(EXERCISE AIM) Beneath this line are the data; copy exactly the part of them that opens with the line containing "camera: 110 degrees left, 5 degrees up" and closes with the line containing "(328, 199) = (294, 201): none -> green goblet", and only that part.

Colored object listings
*** Block opens ***

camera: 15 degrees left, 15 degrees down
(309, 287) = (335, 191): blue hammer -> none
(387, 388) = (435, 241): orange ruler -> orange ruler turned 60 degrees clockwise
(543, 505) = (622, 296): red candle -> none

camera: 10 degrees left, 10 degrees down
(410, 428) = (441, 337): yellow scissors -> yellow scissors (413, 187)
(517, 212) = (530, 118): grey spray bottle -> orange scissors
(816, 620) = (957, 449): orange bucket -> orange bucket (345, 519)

*** Block closes ***
*** Block opens ***

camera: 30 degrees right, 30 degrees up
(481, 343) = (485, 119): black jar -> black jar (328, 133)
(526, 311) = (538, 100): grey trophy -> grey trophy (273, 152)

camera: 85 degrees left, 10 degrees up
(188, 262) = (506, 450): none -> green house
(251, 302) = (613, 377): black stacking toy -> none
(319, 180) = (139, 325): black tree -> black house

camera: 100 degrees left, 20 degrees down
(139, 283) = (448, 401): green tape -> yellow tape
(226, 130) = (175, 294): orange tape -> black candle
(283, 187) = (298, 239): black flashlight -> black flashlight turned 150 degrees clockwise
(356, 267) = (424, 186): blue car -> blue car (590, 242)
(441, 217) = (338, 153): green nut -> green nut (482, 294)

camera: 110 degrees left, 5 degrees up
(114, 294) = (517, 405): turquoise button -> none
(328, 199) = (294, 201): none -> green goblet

*** Block closes ***

(SOLUTION TO THE PROBLEM)
camera: 110 degrees left, 5 degrees up
(114, 294) = (517, 405): turquoise button -> none
(328, 199) = (294, 201): none -> green goblet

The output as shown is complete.